* **MATERIAL TO PROCESS**
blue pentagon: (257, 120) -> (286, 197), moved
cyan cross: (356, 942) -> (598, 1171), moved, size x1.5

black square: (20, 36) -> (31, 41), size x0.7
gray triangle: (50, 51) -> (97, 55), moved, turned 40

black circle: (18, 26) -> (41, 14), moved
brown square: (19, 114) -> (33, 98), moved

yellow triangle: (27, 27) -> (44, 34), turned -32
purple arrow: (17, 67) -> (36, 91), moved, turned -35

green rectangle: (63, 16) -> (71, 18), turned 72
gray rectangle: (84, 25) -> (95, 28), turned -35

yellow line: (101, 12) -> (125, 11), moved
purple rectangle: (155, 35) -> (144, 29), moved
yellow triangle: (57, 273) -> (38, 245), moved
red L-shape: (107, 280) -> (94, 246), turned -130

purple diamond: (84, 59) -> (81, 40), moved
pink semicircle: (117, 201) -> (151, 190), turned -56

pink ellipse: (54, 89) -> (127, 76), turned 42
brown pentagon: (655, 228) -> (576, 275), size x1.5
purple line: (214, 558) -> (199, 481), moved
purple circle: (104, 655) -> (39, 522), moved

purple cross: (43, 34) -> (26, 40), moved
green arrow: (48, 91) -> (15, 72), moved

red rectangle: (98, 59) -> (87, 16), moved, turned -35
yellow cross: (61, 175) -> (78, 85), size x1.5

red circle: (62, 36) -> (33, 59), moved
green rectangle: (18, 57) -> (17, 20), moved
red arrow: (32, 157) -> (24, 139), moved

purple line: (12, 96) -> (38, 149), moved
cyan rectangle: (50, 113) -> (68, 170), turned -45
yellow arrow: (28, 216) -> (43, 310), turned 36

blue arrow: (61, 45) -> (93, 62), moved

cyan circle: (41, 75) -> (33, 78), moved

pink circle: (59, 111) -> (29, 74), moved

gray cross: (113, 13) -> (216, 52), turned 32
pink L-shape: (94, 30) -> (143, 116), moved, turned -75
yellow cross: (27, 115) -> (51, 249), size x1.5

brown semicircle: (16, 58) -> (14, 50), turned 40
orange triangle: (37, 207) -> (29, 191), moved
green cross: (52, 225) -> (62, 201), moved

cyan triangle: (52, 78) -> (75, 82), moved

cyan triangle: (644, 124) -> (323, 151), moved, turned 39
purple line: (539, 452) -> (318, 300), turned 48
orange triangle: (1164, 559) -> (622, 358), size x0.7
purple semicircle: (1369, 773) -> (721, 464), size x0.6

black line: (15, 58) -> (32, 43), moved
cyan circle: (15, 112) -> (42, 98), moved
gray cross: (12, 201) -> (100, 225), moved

* **EXERCISE DIRECTIONS**
Word for word, return the entire set of entries.

* **WRITTEN ANSWER**
blue pentagon: (257, 120) -> (286, 197), moved
cyan cross: (356, 942) -> (598, 1171), moved, size x1.5

black square: (20, 36) -> (31, 41), size x0.7
gray triangle: (50, 51) -> (97, 55), moved, turned 40

black circle: (18, 26) -> (41, 14), moved
brown square: (19, 114) -> (33, 98), moved

yellow triangle: (27, 27) -> (44, 34), turned -32
purple arrow: (17, 67) -> (36, 91), moved, turned -35

green rectangle: (63, 16) -> (71, 18), turned 72
gray rectangle: (84, 25) -> (95, 28), turned -35

yellow line: (101, 12) -> (125, 11), moved
purple rectangle: (155, 35) -> (144, 29), moved
yellow triangle: (57, 273) -> (38, 245), moved
red L-shape: (107, 280) -> (94, 246), turned -130

purple diamond: (84, 59) -> (81, 40), moved
pink semicircle: (117, 201) -> (151, 190), turned -56

pink ellipse: (54, 89) -> (127, 76), turned 42
brown pentagon: (655, 228) -> (576, 275), size x1.5
purple line: (214, 558) -> (199, 481), moved
purple circle: (104, 655) -> (39, 522), moved

purple cross: (43, 34) -> (26, 40), moved
green arrow: (48, 91) -> (15, 72), moved

red rectangle: (98, 59) -> (87, 16), moved, turned -35
yellow cross: (61, 175) -> (78, 85), size x1.5

red circle: (62, 36) -> (33, 59), moved
green rectangle: (18, 57) -> (17, 20), moved
red arrow: (32, 157) -> (24, 139), moved

purple line: (12, 96) -> (38, 149), moved
cyan rectangle: (50, 113) -> (68, 170), turned -45
yellow arrow: (28, 216) -> (43, 310), turned 36

blue arrow: (61, 45) -> (93, 62), moved

cyan circle: (41, 75) -> (33, 78), moved

pink circle: (59, 111) -> (29, 74), moved

gray cross: (113, 13) -> (216, 52), turned 32
pink L-shape: (94, 30) -> (143, 116), moved, turned -75
yellow cross: (27, 115) -> (51, 249), size x1.5

brown semicircle: (16, 58) -> (14, 50), turned 40
orange triangle: (37, 207) -> (29, 191), moved
green cross: (52, 225) -> (62, 201), moved

cyan triangle: (52, 78) -> (75, 82), moved

cyan triangle: (644, 124) -> (323, 151), moved, turned 39
purple line: (539, 452) -> (318, 300), turned 48
orange triangle: (1164, 559) -> (622, 358), size x0.7
purple semicircle: (1369, 773) -> (721, 464), size x0.6

black line: (15, 58) -> (32, 43), moved
cyan circle: (15, 112) -> (42, 98), moved
gray cross: (12, 201) -> (100, 225), moved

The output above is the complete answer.